┏━━

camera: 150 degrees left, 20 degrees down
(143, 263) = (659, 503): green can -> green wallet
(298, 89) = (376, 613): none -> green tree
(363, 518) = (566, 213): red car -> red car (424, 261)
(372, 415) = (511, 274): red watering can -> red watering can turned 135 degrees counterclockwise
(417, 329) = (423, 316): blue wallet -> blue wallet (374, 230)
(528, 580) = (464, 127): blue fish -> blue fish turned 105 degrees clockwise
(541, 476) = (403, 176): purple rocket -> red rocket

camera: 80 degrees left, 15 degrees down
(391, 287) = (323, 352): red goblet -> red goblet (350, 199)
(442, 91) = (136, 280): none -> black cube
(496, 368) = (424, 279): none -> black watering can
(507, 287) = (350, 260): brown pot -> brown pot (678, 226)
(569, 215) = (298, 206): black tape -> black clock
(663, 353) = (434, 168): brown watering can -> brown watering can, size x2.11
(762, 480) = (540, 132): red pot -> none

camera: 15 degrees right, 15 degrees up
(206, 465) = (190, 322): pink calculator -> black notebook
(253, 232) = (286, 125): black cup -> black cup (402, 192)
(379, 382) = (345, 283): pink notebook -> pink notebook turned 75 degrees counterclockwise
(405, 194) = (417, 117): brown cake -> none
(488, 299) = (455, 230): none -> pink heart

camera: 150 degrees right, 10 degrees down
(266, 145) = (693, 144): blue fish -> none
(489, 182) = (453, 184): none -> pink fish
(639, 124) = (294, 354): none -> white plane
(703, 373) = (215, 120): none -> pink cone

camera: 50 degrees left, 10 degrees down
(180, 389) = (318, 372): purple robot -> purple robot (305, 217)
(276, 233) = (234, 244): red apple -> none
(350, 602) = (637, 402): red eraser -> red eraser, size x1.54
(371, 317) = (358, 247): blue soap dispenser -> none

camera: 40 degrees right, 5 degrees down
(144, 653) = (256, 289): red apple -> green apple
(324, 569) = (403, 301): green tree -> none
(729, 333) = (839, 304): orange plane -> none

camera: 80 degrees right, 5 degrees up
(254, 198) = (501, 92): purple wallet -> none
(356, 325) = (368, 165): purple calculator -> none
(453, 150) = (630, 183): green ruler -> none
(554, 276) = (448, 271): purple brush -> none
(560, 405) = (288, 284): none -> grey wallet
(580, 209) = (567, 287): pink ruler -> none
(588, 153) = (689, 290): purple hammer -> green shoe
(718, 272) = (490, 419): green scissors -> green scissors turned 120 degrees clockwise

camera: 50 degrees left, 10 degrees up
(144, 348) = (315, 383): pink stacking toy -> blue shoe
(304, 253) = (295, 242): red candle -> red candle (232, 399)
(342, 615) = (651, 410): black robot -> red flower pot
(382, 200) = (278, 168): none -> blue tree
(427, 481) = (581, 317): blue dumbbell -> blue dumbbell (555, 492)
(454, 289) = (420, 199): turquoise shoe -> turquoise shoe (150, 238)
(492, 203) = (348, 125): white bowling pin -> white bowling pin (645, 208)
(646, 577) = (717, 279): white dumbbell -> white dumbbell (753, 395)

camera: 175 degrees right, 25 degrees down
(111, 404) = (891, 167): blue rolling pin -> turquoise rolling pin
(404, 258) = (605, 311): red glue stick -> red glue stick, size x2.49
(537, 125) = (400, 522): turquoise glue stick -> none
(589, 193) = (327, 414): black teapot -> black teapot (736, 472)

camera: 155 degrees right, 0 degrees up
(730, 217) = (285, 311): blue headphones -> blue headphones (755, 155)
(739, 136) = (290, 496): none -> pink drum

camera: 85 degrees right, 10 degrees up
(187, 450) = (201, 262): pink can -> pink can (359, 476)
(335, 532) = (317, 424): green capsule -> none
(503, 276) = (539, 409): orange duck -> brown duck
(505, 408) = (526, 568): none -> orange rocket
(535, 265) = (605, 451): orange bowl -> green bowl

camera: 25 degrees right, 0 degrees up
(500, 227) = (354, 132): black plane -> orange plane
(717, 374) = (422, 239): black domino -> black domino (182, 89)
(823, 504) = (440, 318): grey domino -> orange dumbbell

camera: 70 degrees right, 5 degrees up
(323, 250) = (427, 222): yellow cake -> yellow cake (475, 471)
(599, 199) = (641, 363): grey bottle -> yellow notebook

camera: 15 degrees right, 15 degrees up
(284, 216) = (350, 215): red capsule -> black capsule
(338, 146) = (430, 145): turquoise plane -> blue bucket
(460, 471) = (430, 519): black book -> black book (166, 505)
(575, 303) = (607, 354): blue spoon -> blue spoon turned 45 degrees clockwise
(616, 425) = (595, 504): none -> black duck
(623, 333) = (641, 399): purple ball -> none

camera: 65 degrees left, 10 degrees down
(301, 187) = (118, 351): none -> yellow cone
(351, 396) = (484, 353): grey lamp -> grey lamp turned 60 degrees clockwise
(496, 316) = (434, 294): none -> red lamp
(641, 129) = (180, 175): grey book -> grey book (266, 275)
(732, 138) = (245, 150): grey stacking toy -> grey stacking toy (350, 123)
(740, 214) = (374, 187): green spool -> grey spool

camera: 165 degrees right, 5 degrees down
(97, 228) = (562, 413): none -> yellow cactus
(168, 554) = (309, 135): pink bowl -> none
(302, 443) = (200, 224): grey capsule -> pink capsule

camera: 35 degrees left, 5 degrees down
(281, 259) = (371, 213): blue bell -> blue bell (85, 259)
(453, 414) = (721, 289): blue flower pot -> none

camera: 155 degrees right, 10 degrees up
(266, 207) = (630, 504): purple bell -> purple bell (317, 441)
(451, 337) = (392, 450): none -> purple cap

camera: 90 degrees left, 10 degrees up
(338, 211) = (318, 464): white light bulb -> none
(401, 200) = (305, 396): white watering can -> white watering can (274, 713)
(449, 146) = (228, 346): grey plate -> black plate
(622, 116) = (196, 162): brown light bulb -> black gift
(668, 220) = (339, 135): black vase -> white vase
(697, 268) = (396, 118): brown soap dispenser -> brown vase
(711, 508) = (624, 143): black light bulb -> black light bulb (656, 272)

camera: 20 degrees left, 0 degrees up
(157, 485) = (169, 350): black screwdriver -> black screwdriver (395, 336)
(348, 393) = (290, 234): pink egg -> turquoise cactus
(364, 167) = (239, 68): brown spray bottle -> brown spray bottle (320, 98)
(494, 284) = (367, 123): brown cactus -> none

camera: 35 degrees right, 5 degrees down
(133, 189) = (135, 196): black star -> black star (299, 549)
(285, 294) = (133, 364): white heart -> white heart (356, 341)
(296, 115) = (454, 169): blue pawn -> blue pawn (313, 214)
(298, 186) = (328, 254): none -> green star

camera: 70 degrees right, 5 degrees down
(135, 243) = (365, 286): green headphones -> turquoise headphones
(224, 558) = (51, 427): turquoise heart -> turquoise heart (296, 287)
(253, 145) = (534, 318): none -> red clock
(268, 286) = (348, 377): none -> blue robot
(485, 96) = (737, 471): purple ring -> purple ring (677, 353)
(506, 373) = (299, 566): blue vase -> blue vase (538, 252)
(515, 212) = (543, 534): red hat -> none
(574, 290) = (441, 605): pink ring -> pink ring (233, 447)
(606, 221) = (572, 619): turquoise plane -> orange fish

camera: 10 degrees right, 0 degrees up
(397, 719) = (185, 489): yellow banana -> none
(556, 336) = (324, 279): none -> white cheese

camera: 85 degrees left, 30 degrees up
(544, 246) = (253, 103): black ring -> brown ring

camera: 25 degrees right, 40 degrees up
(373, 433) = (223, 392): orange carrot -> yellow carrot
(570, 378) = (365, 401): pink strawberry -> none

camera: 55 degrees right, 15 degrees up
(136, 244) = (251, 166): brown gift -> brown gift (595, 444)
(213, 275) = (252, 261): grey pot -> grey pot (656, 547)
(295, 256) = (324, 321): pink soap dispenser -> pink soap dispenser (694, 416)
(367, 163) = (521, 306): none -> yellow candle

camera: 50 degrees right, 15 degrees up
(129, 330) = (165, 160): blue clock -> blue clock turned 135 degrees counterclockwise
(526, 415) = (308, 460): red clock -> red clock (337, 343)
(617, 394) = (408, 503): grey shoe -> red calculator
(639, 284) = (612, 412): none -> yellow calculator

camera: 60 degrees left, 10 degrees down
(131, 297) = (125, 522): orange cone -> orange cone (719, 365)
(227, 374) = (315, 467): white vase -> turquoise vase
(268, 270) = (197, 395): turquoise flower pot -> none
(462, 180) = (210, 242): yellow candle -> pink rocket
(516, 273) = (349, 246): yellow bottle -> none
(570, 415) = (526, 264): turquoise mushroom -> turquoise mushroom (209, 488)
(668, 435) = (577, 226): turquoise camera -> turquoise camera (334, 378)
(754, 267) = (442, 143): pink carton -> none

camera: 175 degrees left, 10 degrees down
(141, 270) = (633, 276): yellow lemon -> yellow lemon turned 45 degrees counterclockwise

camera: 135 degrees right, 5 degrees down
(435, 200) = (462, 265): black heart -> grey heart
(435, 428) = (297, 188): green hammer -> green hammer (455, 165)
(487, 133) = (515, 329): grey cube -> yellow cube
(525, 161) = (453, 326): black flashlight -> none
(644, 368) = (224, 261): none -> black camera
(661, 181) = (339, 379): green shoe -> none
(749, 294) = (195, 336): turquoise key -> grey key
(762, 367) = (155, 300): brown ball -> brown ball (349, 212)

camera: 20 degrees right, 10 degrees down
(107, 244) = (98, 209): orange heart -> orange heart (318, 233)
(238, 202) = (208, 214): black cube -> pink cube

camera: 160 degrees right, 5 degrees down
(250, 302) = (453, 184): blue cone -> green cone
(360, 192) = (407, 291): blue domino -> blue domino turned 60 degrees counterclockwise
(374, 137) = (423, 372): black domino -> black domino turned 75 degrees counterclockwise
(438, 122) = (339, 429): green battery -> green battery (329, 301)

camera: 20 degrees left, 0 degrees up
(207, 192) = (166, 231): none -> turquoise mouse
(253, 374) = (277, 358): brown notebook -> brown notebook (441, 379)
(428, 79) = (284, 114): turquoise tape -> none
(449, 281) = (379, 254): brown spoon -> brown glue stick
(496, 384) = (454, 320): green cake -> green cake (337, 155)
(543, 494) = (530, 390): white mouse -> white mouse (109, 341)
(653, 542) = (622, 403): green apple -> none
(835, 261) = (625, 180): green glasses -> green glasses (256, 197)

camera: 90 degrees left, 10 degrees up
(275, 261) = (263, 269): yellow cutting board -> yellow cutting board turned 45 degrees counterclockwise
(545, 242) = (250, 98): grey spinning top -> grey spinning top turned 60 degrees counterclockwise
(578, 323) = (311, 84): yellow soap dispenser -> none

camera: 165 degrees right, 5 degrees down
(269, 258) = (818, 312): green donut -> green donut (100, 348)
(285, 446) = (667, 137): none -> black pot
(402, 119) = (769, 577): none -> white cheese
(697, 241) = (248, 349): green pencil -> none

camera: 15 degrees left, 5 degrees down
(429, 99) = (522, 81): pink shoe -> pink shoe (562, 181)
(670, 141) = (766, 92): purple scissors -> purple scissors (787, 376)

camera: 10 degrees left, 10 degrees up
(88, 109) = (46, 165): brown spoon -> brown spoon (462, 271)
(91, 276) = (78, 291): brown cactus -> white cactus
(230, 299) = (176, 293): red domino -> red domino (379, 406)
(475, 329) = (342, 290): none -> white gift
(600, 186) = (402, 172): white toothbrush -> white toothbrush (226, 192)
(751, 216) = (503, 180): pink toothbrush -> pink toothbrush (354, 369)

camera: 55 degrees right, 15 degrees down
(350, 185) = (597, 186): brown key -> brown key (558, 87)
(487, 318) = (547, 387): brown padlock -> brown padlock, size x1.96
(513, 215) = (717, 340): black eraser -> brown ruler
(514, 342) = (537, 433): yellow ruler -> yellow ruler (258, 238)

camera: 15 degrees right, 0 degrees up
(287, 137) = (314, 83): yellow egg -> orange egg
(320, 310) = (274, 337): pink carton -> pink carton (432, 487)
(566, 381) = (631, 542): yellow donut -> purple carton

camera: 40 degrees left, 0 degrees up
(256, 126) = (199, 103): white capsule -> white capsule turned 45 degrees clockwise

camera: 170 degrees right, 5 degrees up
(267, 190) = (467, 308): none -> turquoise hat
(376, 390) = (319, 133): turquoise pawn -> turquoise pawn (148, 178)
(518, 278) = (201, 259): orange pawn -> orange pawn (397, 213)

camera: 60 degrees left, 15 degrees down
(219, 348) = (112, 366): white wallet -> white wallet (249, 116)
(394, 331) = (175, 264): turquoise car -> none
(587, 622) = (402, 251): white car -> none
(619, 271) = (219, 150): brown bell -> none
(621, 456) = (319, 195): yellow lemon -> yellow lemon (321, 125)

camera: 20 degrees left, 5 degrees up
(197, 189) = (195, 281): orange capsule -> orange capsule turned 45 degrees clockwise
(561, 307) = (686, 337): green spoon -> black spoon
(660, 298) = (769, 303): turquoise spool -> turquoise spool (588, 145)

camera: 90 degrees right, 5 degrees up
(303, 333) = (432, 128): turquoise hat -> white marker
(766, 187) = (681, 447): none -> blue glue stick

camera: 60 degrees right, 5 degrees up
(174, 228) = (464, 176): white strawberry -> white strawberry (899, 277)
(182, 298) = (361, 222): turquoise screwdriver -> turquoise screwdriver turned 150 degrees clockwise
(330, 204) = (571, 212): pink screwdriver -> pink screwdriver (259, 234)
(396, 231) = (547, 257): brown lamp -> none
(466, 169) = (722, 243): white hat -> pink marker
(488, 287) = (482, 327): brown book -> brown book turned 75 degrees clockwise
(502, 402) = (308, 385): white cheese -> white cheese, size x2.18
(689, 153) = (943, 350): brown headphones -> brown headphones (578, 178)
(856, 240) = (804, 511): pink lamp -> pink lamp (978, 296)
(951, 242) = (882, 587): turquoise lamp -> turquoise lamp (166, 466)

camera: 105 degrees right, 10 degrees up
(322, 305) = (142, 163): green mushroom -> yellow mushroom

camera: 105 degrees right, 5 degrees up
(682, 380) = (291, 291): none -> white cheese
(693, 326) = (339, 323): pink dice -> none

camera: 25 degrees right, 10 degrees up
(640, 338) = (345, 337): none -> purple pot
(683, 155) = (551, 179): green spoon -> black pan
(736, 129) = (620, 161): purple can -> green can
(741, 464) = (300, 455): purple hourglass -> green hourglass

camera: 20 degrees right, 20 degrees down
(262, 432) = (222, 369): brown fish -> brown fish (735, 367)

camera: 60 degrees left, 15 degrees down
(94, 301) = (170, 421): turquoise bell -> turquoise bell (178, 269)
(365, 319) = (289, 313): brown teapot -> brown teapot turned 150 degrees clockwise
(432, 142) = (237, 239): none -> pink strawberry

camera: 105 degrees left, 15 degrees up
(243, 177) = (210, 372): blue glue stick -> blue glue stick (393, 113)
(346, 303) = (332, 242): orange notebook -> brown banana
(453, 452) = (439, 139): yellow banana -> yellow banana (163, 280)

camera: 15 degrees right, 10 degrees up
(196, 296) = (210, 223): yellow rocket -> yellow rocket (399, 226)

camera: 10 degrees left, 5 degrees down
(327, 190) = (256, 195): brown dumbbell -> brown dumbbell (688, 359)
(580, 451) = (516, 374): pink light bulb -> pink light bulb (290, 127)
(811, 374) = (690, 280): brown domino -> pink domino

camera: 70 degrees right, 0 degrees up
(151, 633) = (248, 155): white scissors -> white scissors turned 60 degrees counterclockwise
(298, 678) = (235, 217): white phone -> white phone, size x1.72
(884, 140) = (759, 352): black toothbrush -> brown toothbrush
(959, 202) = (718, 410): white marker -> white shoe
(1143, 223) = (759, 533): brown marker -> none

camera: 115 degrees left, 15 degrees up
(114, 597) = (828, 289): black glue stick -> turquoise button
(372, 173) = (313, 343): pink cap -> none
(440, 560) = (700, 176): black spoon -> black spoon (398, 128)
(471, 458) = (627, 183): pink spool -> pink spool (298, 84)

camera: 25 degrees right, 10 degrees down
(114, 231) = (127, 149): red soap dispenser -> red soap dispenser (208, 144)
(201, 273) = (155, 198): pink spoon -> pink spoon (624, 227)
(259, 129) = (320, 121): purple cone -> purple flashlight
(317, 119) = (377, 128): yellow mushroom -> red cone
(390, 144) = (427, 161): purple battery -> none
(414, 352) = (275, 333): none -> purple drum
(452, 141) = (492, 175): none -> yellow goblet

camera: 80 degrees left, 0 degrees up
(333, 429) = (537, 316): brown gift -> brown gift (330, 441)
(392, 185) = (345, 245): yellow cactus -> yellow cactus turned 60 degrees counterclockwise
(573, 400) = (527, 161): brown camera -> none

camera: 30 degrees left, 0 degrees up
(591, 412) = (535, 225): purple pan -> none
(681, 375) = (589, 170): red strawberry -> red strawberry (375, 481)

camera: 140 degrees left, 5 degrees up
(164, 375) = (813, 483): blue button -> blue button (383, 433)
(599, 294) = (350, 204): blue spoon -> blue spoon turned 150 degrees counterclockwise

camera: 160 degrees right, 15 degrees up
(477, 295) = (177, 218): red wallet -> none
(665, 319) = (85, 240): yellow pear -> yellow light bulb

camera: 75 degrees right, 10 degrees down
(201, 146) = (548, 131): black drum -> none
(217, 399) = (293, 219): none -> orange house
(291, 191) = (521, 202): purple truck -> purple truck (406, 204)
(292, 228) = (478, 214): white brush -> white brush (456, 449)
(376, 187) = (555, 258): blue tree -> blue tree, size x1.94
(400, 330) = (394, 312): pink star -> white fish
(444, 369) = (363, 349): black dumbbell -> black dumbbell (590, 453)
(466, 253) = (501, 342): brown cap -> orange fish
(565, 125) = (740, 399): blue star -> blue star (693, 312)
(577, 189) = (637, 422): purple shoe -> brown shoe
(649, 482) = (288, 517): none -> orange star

┗━━

* **WORK REQUEST**
Print exactly the lines above, starting at the line that contains "(565, 125) = (740, 399): blue" and ending with the last line of the records, both included.

* **TASK RESULT**
(565, 125) = (740, 399): blue star -> blue star (693, 312)
(577, 189) = (637, 422): purple shoe -> brown shoe
(649, 482) = (288, 517): none -> orange star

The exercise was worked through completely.